[[ Exercise material, beginning ]]
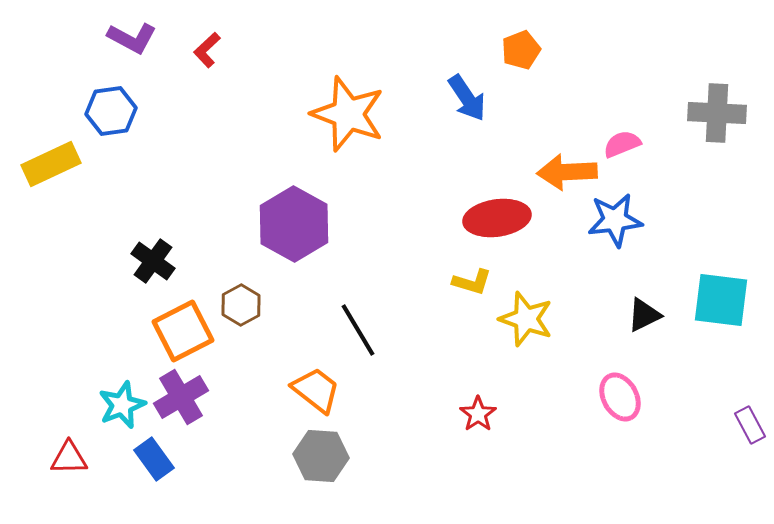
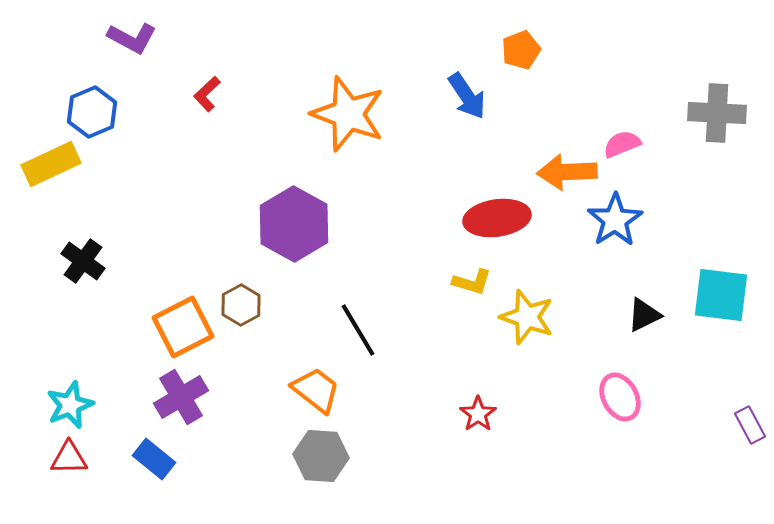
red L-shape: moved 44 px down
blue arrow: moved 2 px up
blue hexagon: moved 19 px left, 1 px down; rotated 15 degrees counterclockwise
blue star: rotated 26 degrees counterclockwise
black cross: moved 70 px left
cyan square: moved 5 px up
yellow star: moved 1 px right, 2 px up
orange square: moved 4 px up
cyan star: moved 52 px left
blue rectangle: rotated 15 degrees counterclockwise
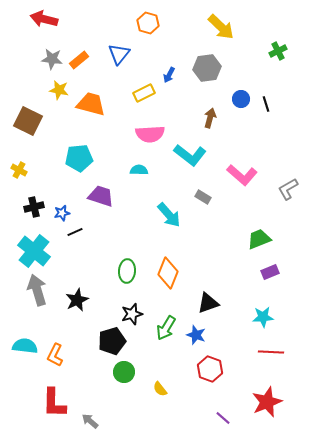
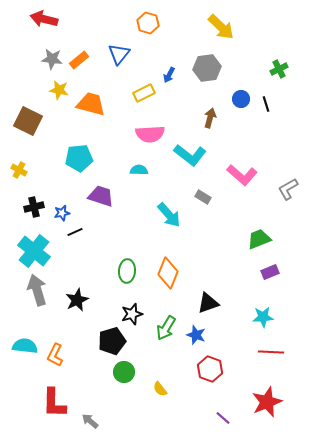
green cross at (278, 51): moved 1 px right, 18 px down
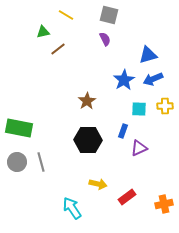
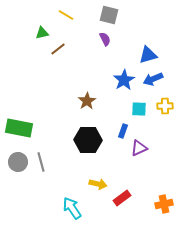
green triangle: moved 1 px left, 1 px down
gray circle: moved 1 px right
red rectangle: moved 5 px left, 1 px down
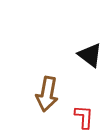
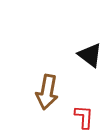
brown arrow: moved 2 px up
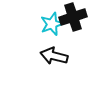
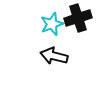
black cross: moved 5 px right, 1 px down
[[ Exercise material, end ]]
• [Exercise prompt]:
Print every line of the data exactly. Pictures do not belong in the copy.

• [Output of the task]:
red L-shape: moved 44 px down
blue arrow: moved 2 px up
blue hexagon: moved 19 px left, 1 px down; rotated 15 degrees counterclockwise
blue star: rotated 26 degrees counterclockwise
black cross: moved 70 px left
cyan square: moved 5 px up
yellow star: moved 1 px right, 2 px up
orange square: moved 4 px up
cyan star: moved 52 px left
blue rectangle: rotated 15 degrees counterclockwise
green cross at (278, 51): moved 1 px right, 18 px down
green triangle: moved 1 px left, 1 px down
gray circle: moved 1 px right
red rectangle: moved 5 px left, 1 px down
brown arrow: moved 2 px up
black cross: moved 5 px right, 1 px down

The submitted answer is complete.